(Before-and-after change data)
BEGIN

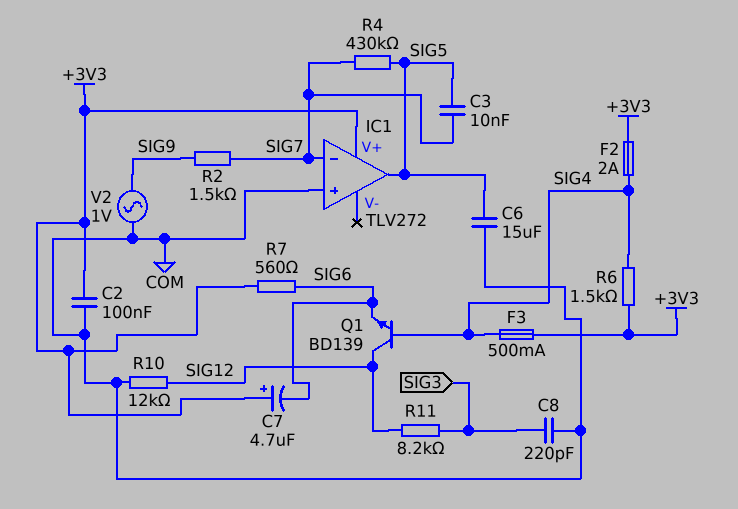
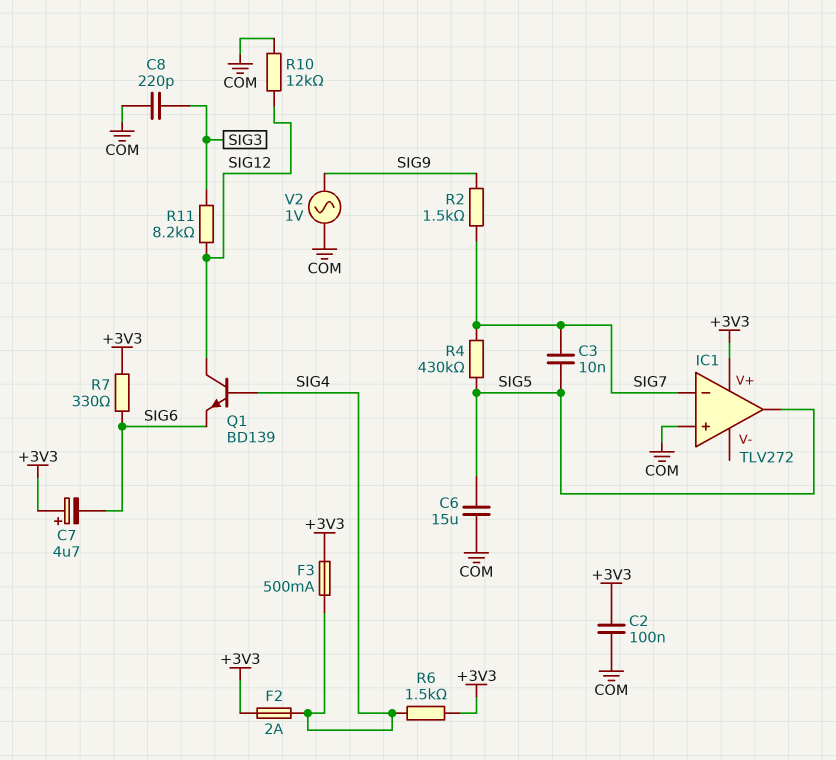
R7: 560 (+3V3, SIG6) -> 330 (+3V3, SIG6)

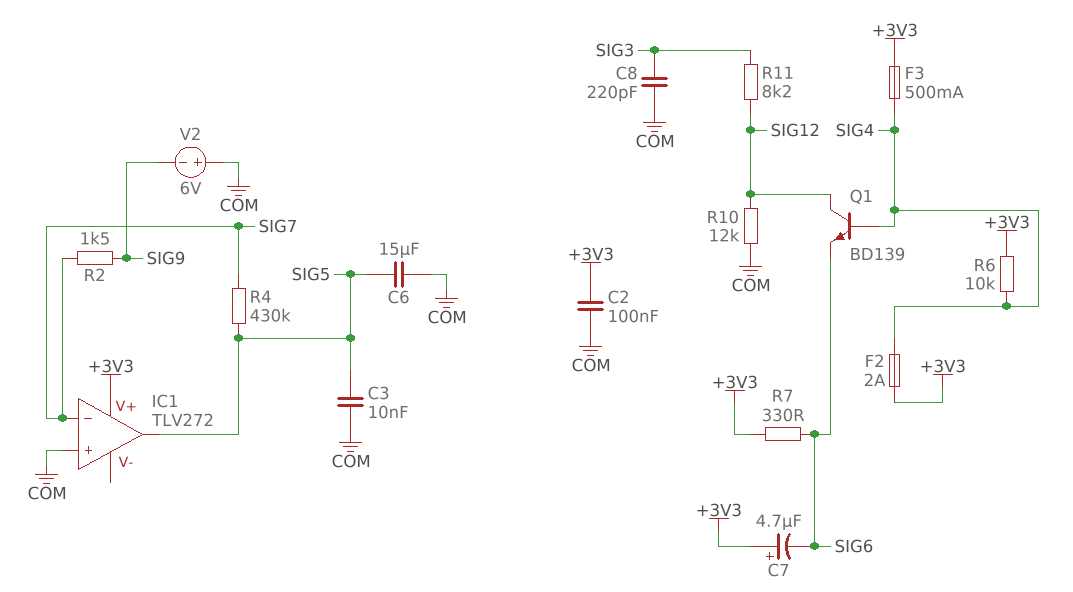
C3: 10nF (SIG5, SIG7) -> 10nF (COM, SIG5)
R6: 1.5k (+3V3, SIG4) -> 10k (+3V3, SIG4)
V2: AC 1V (COM, SIG9) -> 6V (plus COM, minus SIG9)

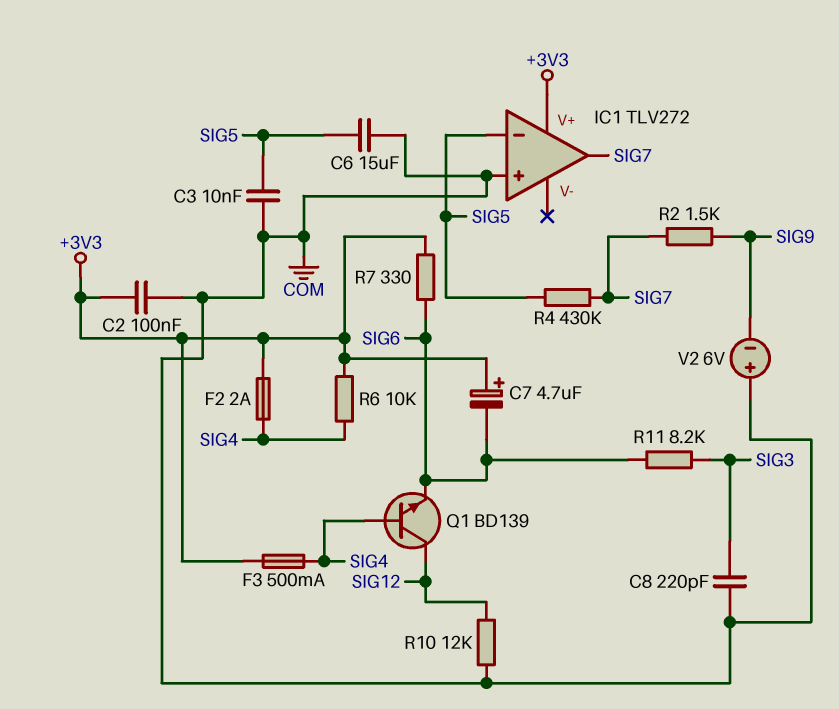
IC1 pin in-: SIG7 -> SIG5
IC1 pin out: SIG5 -> SIG7
R11: 8.2k (SIG3, SIG12) -> 8.2k (SIG3, SIG6)

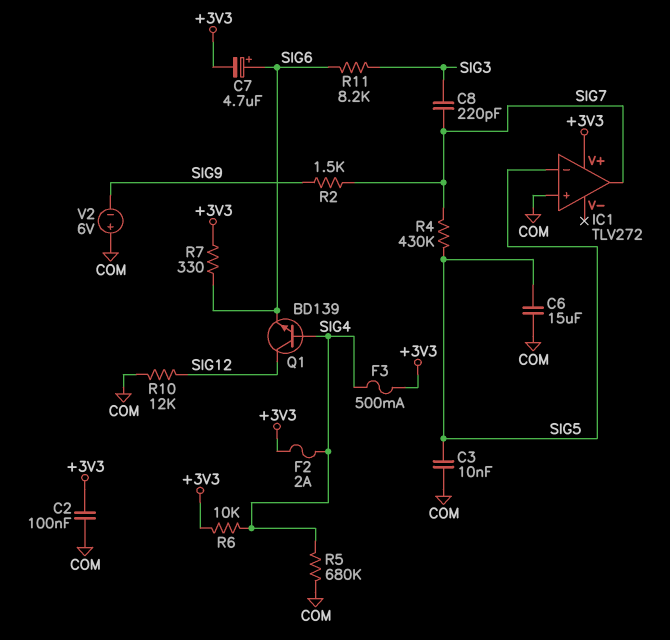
C7: 4.7uF (plus +3V3, minus SIG6) -> 4.7uF (plus SIG6, minus +3V3)
C8: 220pF (COM, SIG3) -> 220pF (SIG3, SIG7)
R5: none -> 680k (COM, SIG4)

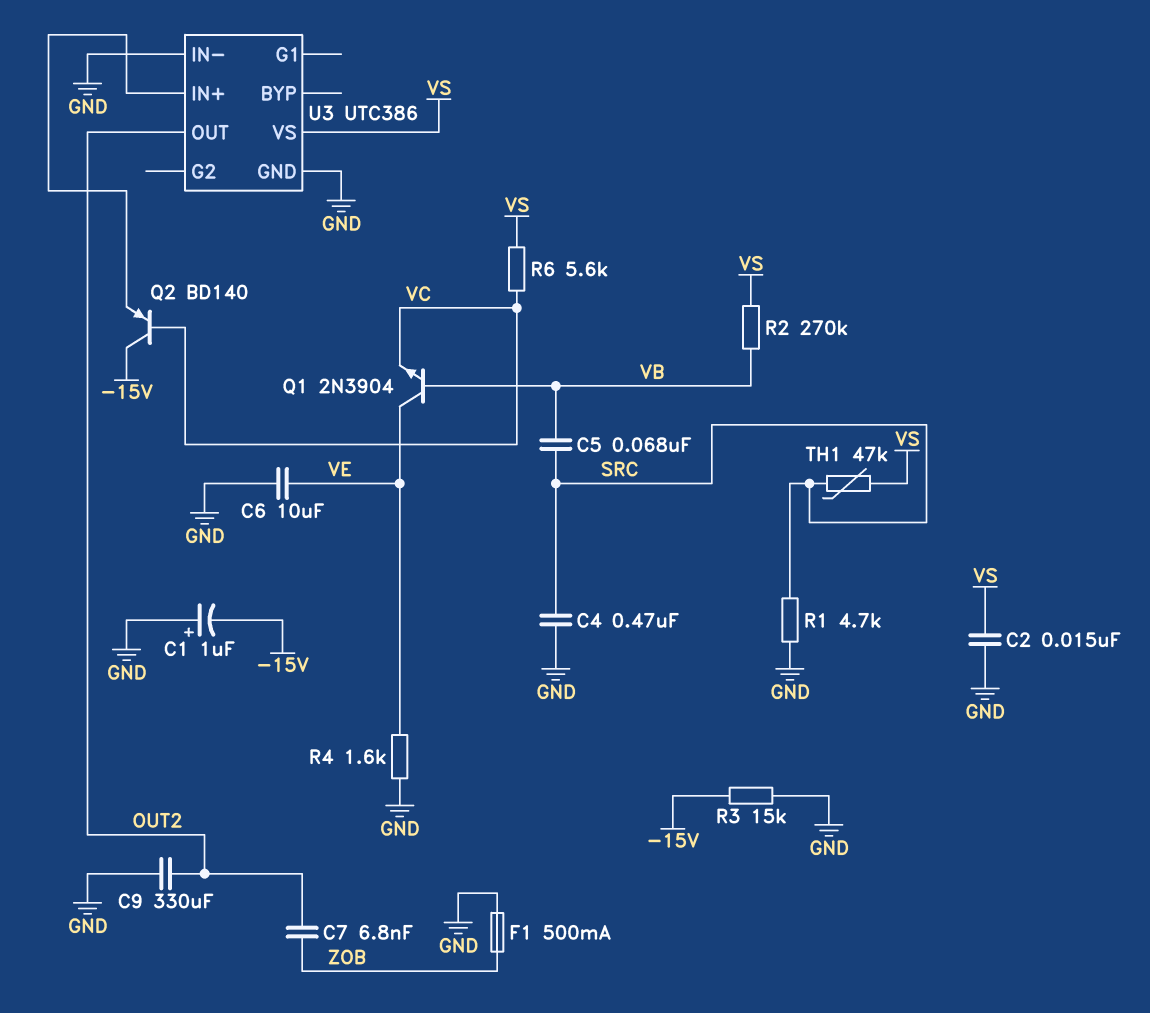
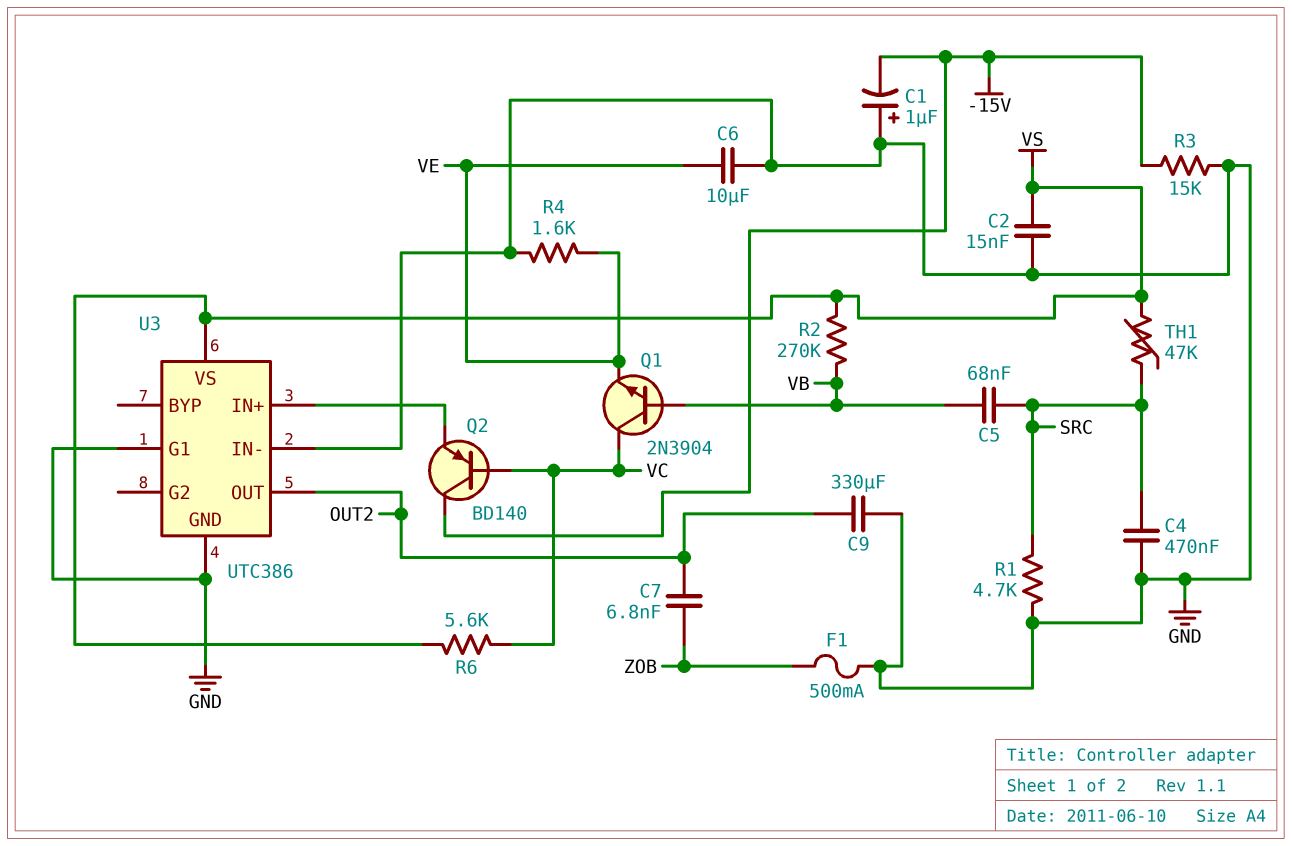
Q1: NPN 2N3904 (B VB, C VE, E VC) -> NPN 2N3904 (B VB, C VC, E VE)
U3 pin G1: none -> GND

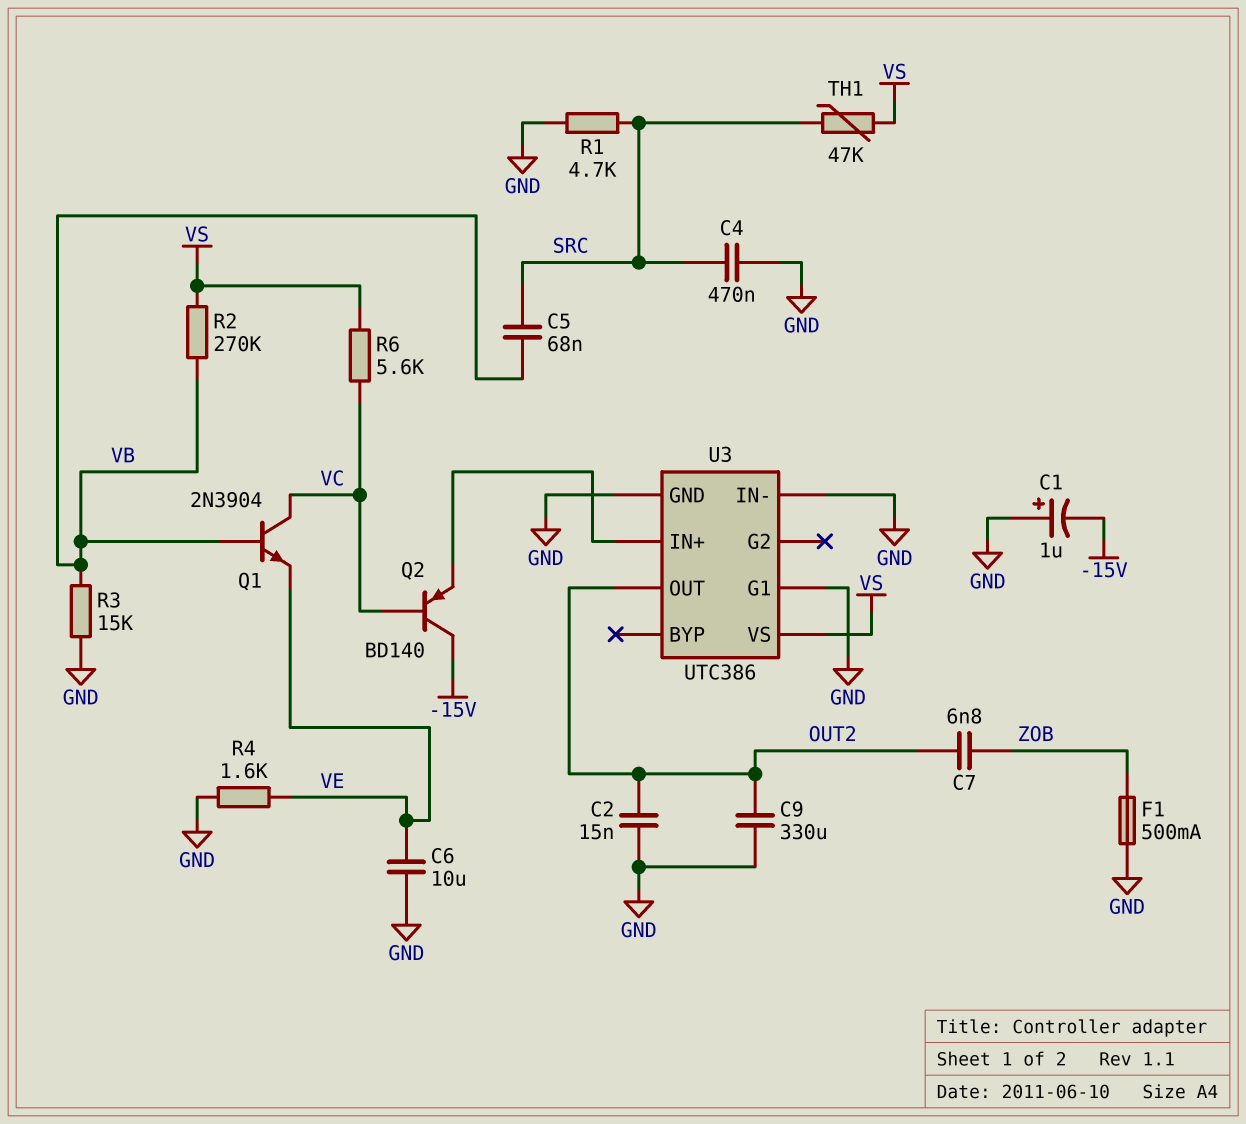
C2: 15nF (GND, VS) -> 15nF (GND, OUT2)
R3: 15k (-15V, GND) -> 15k (GND, VB)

END

## WORK ORDER
Every line above gets copied exactly; none of the pictures do.

## ANSWER BOX
R7: 560 (+3V3, SIG6) -> 330 (+3V3, SIG6)

C3: 10nF (SIG5, SIG7) -> 10nF (COM, SIG5)
R6: 1.5k (+3V3, SIG4) -> 10k (+3V3, SIG4)
V2: AC 1V (COM, SIG9) -> 6V (plus COM, minus SIG9)

IC1 pin in-: SIG7 -> SIG5
IC1 pin out: SIG5 -> SIG7
R11: 8.2k (SIG3, SIG12) -> 8.2k (SIG3, SIG6)

C7: 4.7uF (plus +3V3, minus SIG6) -> 4.7uF (plus SIG6, minus +3V3)
C8: 220pF (COM, SIG3) -> 220pF (SIG3, SIG7)
R5: none -> 680k (COM, SIG4)

Q1: NPN 2N3904 (B VB, C VE, E VC) -> NPN 2N3904 (B VB, C VC, E VE)
U3 pin G1: none -> GND

C2: 15nF (GND, VS) -> 15nF (GND, OUT2)
R3: 15k (-15V, GND) -> 15k (GND, VB)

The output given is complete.